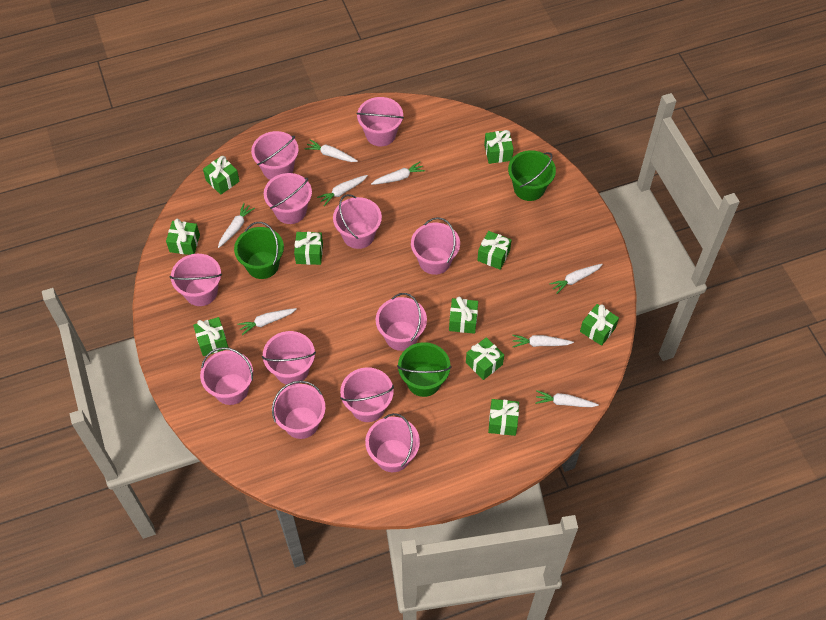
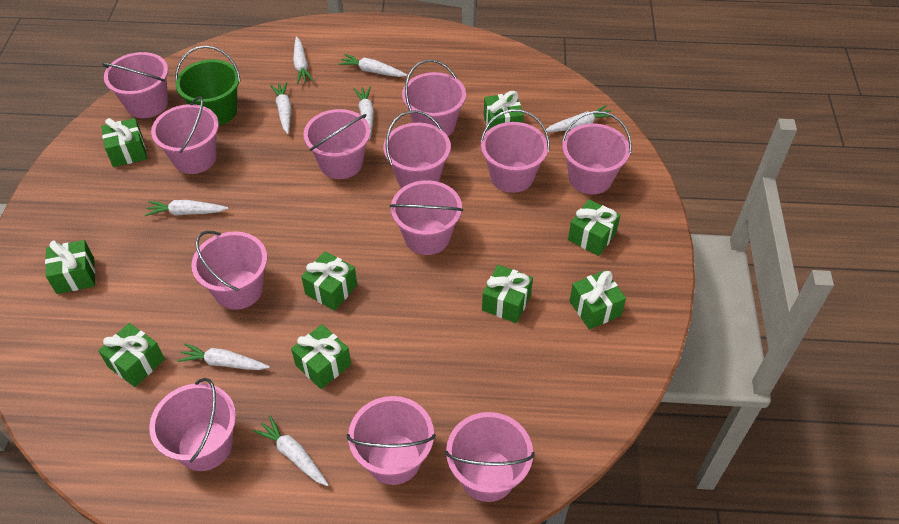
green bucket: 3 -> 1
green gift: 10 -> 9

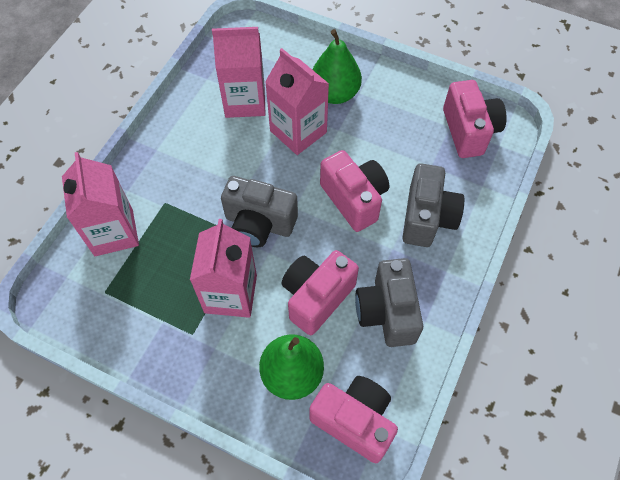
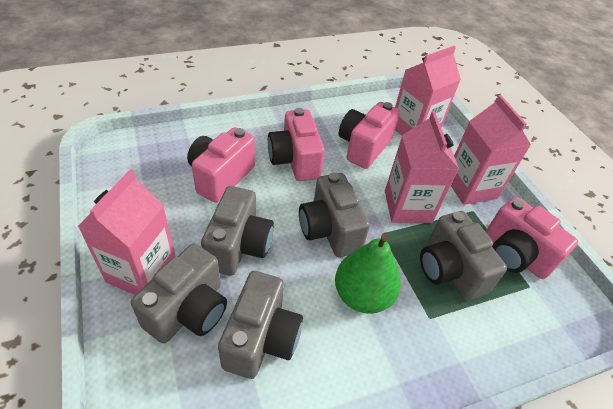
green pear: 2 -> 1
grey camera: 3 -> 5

* * *

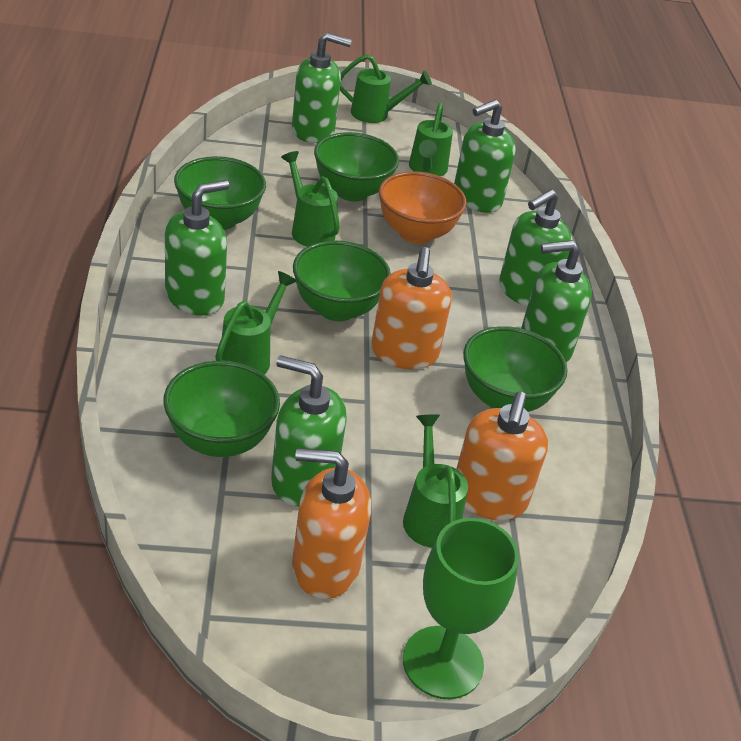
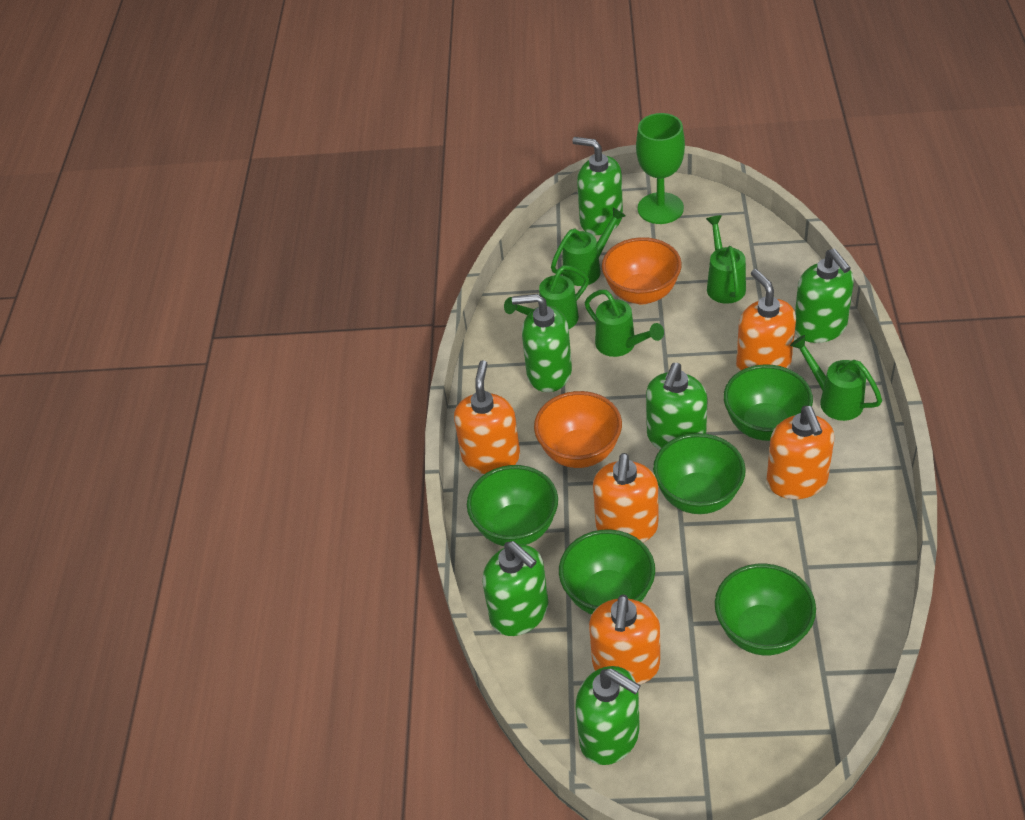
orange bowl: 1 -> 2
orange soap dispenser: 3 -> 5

▶ _REQUIREMENT_
Where a picture appears in the records above, omit it, and transcribe exactly the stretch of lines from the one with "green bucket: 3 -> 1" through the one with "grey camera: 3 -> 5".

▶ _ANSWER SECTION_
green bucket: 3 -> 1
green gift: 10 -> 9

green pear: 2 -> 1
grey camera: 3 -> 5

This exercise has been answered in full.